*EXERCISE DESCRIPTION*.
From the entries that follow, list every line in which the string "slope" appears.
↓
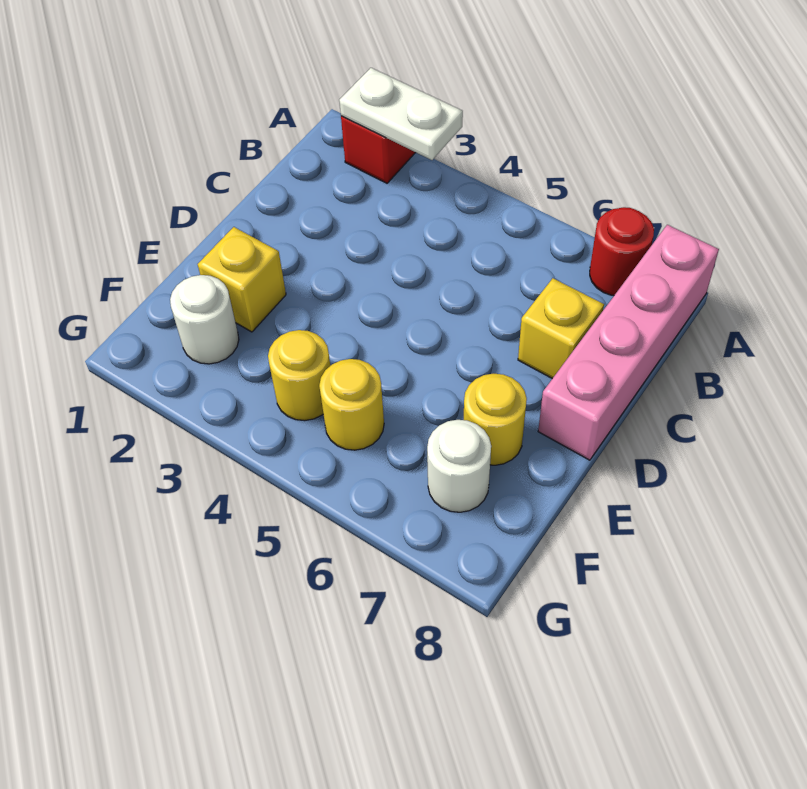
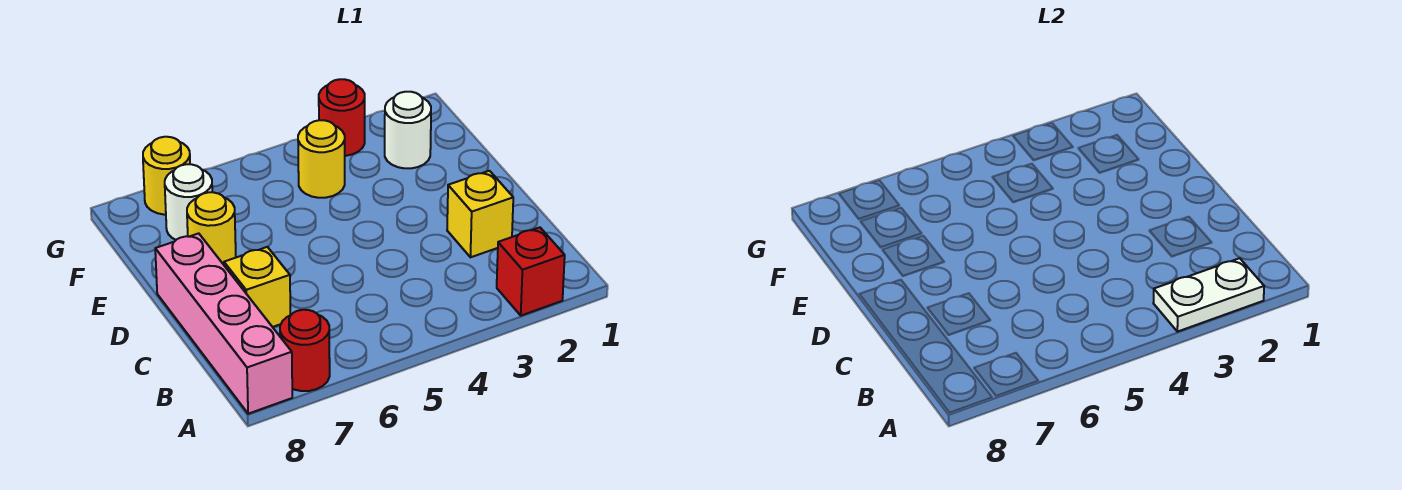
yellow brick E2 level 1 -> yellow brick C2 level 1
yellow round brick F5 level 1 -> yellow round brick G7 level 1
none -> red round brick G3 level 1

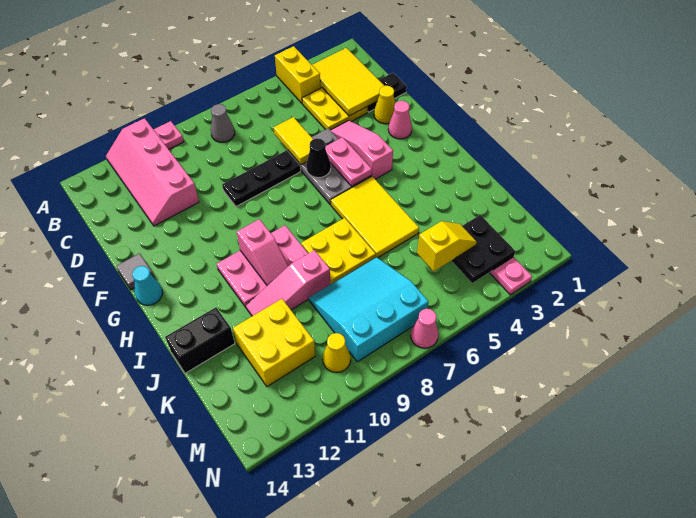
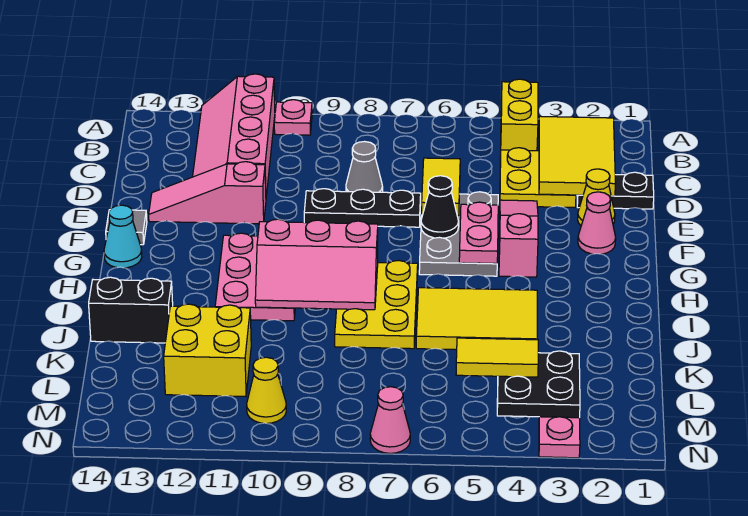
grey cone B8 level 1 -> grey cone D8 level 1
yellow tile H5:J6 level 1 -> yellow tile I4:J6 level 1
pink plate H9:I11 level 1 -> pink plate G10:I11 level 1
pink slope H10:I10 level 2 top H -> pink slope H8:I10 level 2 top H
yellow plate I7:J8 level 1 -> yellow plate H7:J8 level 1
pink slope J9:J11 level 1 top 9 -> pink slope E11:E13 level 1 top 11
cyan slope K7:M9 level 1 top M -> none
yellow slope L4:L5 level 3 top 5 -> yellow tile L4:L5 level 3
↑
*FINISHED TASK*.
pink slope H10:I10 level 2 top H -> pink slope H8:I10 level 2 top H
pink slope J9:J11 level 1 top 9 -> pink slope E11:E13 level 1 top 11
cyan slope K7:M9 level 1 top M -> none
yellow slope L4:L5 level 3 top 5 -> yellow tile L4:L5 level 3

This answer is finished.